DATA SUPPLIED Block Start

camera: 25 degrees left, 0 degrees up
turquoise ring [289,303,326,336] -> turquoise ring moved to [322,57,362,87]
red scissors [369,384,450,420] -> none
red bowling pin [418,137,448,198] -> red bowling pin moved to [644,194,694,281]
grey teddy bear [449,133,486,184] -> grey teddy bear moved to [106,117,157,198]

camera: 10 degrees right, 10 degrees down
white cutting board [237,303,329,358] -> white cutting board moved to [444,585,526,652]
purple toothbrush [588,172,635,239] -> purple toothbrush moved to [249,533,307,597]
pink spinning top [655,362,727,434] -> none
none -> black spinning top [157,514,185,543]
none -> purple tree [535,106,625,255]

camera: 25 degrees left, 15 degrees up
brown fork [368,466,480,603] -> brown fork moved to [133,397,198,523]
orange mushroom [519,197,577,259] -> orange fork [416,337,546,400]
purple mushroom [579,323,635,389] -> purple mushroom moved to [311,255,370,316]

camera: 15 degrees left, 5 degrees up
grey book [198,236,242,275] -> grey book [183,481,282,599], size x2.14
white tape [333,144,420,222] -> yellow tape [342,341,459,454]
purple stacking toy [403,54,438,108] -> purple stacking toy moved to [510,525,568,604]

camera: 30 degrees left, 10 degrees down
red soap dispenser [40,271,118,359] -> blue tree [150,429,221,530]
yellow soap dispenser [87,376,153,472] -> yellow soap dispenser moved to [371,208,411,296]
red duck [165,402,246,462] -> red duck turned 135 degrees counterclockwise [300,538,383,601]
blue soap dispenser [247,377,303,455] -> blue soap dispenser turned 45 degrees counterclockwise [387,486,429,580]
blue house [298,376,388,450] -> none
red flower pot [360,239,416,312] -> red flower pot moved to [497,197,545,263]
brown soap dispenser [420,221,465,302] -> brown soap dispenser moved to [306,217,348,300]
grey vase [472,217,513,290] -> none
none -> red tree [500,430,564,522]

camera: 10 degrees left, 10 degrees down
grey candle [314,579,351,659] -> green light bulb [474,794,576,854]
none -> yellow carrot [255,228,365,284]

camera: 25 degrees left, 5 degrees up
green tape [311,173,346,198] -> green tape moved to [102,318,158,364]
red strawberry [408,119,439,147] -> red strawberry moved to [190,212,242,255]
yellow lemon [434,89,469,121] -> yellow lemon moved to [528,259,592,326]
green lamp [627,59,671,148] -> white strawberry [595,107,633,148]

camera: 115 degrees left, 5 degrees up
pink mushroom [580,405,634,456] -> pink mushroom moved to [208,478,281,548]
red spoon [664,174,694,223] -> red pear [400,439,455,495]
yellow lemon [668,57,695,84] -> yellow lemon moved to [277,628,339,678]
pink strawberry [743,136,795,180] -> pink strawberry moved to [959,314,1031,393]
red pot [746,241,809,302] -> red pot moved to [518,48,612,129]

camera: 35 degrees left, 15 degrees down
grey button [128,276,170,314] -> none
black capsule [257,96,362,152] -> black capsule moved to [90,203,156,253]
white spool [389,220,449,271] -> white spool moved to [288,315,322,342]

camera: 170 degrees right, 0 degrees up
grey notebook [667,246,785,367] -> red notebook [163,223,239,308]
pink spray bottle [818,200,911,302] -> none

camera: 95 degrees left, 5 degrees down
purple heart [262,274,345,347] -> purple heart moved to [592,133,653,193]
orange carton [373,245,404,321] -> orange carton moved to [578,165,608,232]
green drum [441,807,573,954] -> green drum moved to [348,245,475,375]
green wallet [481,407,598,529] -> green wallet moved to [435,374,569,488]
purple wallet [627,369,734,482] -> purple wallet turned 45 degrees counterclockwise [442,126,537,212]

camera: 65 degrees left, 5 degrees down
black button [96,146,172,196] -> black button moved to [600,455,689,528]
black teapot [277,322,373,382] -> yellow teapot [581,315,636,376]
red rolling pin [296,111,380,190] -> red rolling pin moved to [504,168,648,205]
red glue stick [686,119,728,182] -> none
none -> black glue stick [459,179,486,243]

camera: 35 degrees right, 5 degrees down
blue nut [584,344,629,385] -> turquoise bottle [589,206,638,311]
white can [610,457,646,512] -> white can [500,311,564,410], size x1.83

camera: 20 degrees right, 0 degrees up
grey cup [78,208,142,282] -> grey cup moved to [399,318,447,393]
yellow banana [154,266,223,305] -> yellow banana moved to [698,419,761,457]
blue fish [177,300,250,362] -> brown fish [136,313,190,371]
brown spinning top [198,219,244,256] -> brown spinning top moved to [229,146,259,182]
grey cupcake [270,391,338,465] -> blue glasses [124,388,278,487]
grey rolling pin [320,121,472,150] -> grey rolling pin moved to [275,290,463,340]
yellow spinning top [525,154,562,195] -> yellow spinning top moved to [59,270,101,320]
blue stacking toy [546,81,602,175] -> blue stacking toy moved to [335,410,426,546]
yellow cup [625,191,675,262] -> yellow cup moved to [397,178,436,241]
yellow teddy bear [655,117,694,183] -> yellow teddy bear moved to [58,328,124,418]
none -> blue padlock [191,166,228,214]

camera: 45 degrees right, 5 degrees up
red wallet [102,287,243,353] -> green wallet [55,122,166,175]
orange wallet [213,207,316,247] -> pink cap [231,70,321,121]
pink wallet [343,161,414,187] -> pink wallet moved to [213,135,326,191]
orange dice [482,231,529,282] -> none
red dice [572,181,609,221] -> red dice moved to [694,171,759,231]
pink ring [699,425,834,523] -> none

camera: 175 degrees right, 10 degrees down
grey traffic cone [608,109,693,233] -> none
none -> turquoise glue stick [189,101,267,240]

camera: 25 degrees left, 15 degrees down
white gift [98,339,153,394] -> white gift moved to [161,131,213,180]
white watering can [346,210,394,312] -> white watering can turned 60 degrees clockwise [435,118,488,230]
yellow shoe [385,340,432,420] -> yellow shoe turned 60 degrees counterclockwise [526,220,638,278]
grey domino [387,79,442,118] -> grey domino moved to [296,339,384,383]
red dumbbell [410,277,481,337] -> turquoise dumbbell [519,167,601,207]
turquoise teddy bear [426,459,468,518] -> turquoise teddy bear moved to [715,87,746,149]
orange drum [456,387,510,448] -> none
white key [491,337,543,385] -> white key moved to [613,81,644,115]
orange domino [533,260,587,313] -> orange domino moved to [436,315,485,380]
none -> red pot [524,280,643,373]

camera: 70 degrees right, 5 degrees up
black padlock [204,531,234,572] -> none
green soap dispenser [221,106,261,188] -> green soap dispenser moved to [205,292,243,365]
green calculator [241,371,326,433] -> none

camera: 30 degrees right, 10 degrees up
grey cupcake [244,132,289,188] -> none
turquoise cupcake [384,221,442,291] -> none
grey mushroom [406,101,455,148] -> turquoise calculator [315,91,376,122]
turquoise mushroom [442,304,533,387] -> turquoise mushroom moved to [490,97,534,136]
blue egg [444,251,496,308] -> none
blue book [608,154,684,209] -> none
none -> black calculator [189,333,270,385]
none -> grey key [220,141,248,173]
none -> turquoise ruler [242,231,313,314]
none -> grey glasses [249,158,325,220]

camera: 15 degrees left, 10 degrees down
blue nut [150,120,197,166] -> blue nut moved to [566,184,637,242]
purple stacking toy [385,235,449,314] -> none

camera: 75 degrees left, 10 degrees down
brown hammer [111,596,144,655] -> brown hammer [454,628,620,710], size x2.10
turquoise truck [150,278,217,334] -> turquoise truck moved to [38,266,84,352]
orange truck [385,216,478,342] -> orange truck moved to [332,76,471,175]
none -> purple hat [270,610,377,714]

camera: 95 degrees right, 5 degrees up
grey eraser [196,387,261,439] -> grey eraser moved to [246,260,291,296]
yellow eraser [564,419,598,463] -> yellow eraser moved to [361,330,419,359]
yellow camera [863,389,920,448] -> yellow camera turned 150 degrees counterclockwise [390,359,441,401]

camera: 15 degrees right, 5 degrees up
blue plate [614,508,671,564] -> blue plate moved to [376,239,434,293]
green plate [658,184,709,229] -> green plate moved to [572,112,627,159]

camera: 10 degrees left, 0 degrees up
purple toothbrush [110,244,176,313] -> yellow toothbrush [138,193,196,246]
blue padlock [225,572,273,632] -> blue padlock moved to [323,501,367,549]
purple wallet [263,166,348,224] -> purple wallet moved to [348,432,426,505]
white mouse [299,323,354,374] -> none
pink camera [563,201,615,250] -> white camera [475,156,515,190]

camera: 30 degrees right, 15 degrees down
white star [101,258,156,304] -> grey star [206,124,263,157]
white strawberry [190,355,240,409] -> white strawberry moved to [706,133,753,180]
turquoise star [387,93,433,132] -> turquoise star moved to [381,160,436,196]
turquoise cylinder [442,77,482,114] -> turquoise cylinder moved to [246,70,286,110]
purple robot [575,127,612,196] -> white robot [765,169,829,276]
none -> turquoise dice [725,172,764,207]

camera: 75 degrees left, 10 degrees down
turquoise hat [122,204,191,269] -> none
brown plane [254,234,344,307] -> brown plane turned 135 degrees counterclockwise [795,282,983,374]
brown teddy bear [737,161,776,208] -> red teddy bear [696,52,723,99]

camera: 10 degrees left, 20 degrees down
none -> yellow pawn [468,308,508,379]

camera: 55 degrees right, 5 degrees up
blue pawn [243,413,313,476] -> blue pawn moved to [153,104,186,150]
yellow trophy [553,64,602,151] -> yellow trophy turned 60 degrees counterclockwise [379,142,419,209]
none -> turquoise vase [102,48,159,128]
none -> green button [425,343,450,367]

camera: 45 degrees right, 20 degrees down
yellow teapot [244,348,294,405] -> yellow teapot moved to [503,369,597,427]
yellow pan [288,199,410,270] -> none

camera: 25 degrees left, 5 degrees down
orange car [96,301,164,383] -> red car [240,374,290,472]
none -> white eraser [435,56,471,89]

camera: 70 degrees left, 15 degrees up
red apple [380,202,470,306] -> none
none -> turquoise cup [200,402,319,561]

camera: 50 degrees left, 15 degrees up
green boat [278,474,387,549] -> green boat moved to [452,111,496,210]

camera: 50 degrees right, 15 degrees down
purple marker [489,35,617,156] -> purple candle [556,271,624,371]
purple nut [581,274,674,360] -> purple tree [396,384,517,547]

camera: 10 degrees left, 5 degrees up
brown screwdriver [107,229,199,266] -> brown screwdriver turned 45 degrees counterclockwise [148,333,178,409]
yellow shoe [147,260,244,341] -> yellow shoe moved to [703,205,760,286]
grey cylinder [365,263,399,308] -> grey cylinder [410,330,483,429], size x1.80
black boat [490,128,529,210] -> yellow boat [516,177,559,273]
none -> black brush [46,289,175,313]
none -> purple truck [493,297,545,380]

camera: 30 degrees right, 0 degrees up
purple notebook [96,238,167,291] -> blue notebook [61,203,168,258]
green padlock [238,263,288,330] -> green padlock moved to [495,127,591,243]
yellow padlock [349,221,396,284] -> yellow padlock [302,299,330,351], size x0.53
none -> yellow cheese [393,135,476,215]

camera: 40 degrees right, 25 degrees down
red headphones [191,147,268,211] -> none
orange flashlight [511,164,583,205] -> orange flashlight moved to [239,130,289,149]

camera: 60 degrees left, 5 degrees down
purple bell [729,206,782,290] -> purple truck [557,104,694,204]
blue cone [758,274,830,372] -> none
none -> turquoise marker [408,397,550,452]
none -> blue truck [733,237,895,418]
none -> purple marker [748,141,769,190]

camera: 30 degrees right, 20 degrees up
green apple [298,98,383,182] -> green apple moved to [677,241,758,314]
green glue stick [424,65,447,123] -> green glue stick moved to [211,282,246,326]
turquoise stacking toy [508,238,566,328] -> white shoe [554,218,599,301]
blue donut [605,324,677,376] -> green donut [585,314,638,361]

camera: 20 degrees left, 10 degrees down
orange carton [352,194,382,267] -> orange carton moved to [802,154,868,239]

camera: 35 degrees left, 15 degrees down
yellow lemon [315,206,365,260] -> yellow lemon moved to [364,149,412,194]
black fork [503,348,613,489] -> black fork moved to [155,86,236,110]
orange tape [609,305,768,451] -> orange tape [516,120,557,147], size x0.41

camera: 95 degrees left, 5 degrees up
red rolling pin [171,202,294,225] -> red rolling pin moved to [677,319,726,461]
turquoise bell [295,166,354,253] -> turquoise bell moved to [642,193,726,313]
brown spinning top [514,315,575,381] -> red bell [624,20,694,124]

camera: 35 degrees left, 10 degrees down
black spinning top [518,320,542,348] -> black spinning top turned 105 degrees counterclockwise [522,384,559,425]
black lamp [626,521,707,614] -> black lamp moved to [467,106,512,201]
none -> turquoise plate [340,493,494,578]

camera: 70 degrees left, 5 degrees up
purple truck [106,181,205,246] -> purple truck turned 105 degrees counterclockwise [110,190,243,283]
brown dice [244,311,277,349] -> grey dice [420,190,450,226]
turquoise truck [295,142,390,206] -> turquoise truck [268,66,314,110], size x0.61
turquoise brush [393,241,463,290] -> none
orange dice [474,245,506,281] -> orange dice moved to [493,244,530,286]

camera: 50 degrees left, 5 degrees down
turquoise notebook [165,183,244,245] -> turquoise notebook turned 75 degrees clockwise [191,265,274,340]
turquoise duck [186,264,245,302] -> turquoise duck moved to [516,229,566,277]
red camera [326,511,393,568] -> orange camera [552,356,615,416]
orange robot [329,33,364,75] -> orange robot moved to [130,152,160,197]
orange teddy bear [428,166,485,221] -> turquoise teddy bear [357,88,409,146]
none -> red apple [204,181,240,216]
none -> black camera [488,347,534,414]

DATA SUPPLIED Block End

With the line that has "red glue stick [686,119,728,182] -> none" as the first and the line that has "yellow spinning top [525,154,562,195]" as the last, repeat exactly that run of lines above and no more.

* RESULT:
red glue stick [686,119,728,182] -> none
none -> black glue stick [459,179,486,243]

camera: 35 degrees right, 5 degrees down
blue nut [584,344,629,385] -> turquoise bottle [589,206,638,311]
white can [610,457,646,512] -> white can [500,311,564,410], size x1.83

camera: 20 degrees right, 0 degrees up
grey cup [78,208,142,282] -> grey cup moved to [399,318,447,393]
yellow banana [154,266,223,305] -> yellow banana moved to [698,419,761,457]
blue fish [177,300,250,362] -> brown fish [136,313,190,371]
brown spinning top [198,219,244,256] -> brown spinning top moved to [229,146,259,182]
grey cupcake [270,391,338,465] -> blue glasses [124,388,278,487]
grey rolling pin [320,121,472,150] -> grey rolling pin moved to [275,290,463,340]
yellow spinning top [525,154,562,195] -> yellow spinning top moved to [59,270,101,320]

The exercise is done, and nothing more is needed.